- TASK PROMPT: Your task is to return the listing below word for word, without any of its images.

- INFORMATION SUPPLIED:
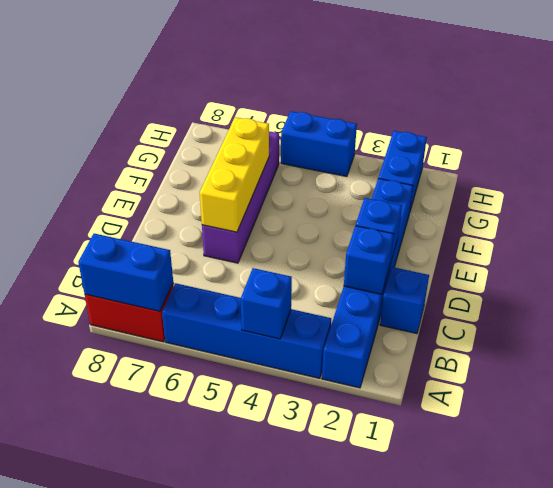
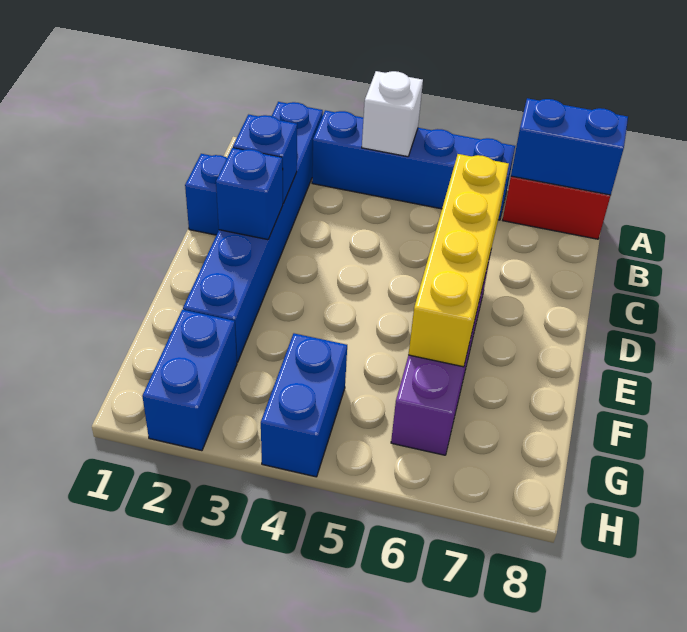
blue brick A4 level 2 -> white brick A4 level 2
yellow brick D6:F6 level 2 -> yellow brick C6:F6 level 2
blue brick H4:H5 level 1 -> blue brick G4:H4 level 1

- OUTPUT OF THE TASK:
blue brick A4 level 2 -> white brick A4 level 2
yellow brick D6:F6 level 2 -> yellow brick C6:F6 level 2
blue brick H4:H5 level 1 -> blue brick G4:H4 level 1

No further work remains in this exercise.